PROBLEM TO WORK ON | Count how many lines in the material below contain the string "clef" and give only that number. Matching is case-sensitive.

═══ MATERIAL SHOWN ═══

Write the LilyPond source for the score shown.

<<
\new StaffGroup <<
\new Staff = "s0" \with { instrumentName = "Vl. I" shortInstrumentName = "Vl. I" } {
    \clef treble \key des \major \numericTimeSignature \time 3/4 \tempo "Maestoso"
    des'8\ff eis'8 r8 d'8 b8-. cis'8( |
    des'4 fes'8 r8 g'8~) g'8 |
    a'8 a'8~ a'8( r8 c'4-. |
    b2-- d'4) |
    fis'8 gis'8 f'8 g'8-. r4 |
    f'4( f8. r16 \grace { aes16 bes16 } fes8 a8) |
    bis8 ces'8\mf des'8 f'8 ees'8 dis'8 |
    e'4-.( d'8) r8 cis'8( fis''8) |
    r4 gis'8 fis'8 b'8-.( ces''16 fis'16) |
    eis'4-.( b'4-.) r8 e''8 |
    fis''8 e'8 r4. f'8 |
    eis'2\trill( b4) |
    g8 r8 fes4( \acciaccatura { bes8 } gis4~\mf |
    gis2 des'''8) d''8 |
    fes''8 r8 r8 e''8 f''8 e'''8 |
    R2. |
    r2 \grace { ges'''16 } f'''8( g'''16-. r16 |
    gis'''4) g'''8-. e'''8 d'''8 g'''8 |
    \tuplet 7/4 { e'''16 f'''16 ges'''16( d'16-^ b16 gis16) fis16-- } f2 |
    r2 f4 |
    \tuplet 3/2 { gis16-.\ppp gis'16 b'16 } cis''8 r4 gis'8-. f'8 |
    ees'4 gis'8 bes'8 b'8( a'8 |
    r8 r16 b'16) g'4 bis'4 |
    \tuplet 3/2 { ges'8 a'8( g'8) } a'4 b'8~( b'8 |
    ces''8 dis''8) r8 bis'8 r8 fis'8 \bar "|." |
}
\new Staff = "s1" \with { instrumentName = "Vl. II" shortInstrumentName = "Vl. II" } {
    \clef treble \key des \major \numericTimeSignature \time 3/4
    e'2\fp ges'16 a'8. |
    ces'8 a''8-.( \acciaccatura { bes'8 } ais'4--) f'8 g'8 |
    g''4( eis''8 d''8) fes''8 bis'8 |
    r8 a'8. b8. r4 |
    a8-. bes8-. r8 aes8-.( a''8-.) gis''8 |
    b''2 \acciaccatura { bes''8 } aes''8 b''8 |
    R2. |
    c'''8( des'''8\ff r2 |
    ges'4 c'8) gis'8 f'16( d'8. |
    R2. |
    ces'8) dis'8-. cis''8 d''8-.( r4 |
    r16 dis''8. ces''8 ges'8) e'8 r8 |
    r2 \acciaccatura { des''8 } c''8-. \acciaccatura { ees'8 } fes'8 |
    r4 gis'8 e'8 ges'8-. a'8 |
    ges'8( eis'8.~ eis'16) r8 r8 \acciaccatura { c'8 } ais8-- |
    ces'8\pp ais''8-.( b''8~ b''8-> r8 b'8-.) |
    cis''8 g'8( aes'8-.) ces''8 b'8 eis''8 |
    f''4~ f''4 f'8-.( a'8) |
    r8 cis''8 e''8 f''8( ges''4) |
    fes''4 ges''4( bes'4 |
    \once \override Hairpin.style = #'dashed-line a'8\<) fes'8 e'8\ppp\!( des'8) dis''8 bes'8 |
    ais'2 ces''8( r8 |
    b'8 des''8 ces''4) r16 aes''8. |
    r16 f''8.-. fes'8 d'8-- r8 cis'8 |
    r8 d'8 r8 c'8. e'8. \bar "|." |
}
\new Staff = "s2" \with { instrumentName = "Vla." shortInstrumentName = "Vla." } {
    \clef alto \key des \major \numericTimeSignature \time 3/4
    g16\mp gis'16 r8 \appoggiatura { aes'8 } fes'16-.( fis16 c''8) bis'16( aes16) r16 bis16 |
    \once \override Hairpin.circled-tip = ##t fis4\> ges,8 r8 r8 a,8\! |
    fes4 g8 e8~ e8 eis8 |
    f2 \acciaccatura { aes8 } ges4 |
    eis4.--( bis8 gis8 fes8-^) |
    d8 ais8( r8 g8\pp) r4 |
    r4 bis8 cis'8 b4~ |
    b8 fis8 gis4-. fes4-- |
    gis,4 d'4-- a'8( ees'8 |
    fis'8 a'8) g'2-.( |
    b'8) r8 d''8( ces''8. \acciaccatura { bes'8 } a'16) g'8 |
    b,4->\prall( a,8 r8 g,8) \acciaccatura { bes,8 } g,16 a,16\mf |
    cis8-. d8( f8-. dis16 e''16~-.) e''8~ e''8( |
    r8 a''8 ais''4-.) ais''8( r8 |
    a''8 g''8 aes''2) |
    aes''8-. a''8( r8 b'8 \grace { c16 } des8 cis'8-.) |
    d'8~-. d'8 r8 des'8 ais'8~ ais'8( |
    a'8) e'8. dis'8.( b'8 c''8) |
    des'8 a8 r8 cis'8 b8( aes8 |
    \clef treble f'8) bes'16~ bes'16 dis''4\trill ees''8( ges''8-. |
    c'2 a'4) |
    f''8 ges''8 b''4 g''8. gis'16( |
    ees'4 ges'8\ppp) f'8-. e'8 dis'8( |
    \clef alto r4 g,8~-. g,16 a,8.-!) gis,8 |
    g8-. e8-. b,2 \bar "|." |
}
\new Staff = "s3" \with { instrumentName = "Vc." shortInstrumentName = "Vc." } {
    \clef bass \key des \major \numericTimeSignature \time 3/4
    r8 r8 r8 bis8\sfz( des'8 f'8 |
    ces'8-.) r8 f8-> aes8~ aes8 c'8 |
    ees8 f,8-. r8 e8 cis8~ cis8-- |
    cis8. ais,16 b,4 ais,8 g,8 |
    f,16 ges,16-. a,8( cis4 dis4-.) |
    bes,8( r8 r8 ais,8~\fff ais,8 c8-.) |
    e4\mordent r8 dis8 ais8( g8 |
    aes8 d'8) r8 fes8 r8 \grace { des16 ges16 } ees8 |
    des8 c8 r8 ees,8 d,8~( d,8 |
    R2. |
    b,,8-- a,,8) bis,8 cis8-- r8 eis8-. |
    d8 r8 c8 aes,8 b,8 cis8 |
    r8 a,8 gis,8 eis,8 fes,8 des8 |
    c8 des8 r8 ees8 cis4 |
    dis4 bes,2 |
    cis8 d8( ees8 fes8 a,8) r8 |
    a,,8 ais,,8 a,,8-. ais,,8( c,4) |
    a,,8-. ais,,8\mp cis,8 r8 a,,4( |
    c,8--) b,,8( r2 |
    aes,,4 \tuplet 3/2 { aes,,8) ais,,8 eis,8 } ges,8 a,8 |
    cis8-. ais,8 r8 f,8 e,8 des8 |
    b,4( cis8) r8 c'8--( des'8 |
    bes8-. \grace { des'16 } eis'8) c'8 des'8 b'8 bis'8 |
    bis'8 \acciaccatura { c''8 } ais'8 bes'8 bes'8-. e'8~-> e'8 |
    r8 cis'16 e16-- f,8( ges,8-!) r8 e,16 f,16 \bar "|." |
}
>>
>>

═══

RESPONSE TO THE TASK | 6